→ Challenge
Count the rows below that contain the string "appliance", treating uppercase and lowercase as different. Reply with the number alone.

→ Dataset records

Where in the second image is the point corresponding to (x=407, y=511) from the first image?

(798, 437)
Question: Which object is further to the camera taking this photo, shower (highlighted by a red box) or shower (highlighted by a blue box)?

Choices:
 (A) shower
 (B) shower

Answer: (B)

* * *

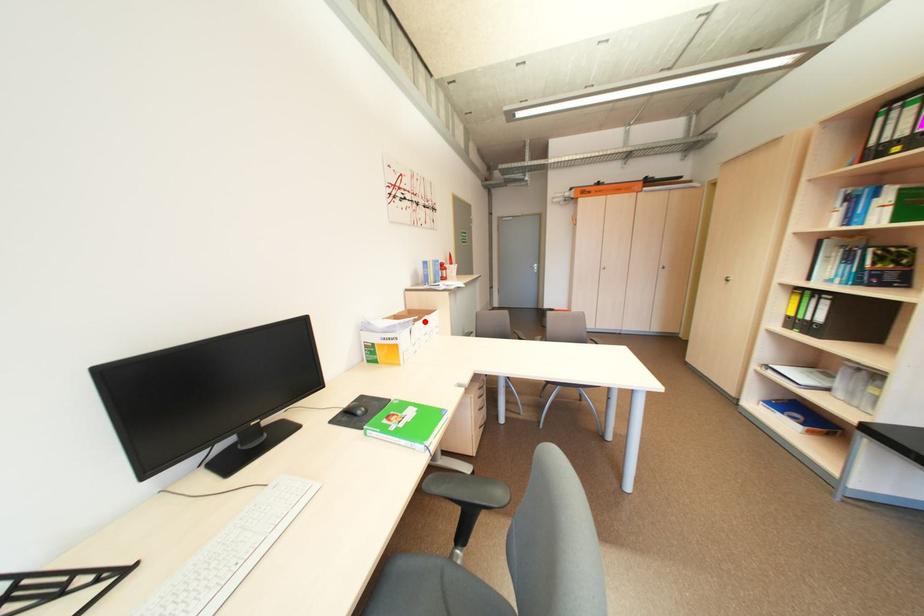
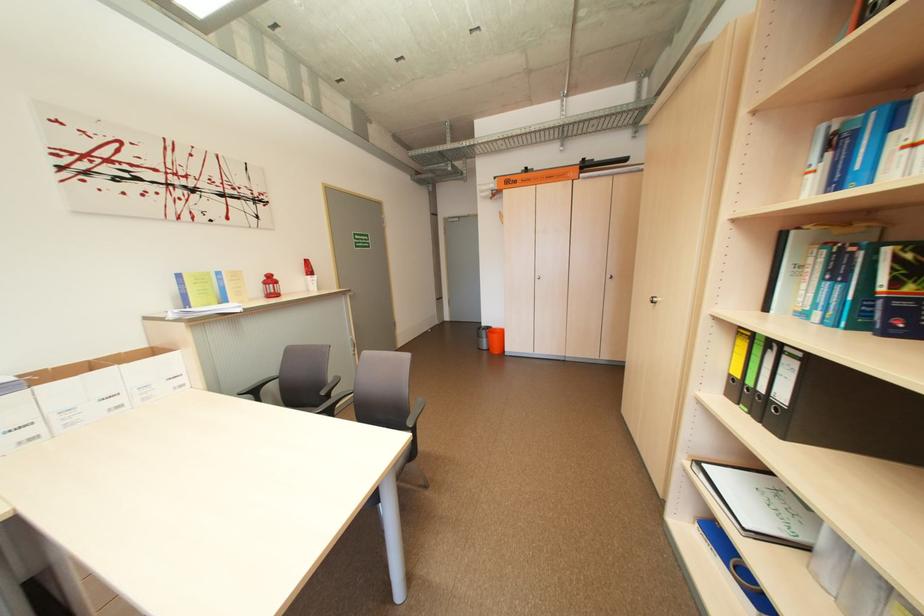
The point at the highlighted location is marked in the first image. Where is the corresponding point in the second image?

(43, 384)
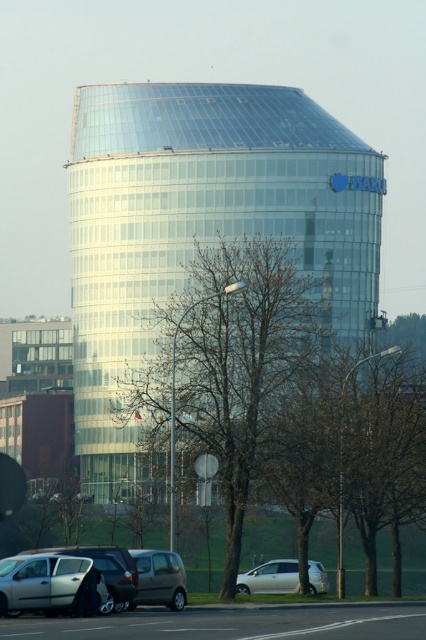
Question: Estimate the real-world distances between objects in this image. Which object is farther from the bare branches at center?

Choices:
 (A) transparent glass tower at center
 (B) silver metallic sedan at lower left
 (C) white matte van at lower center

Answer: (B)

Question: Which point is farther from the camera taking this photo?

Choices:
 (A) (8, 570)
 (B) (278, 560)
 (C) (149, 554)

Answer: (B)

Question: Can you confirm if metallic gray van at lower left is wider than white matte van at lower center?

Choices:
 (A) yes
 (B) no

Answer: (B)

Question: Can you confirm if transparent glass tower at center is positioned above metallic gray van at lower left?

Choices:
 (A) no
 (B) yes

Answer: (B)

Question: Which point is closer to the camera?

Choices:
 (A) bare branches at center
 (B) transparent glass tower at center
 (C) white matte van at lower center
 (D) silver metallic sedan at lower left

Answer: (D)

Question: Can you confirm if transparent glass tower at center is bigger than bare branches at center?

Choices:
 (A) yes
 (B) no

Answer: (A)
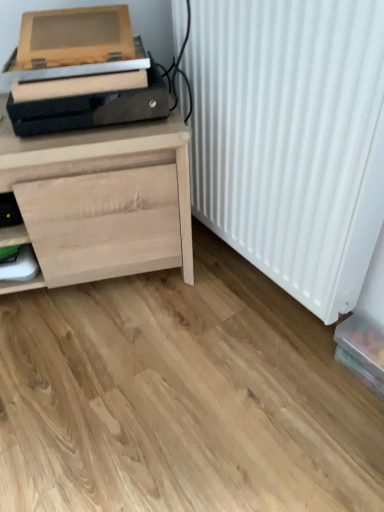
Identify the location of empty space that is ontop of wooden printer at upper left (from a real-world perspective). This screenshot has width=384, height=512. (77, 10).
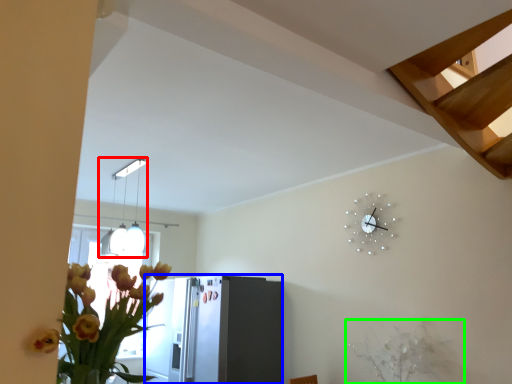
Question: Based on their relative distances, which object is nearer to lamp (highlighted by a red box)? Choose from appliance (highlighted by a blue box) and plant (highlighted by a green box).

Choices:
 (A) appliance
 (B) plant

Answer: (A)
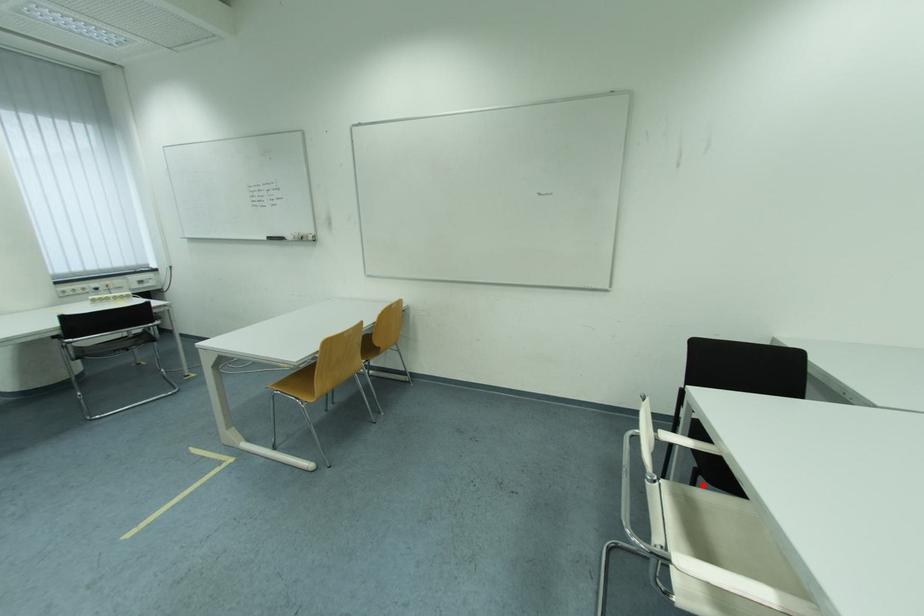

→ Solution
2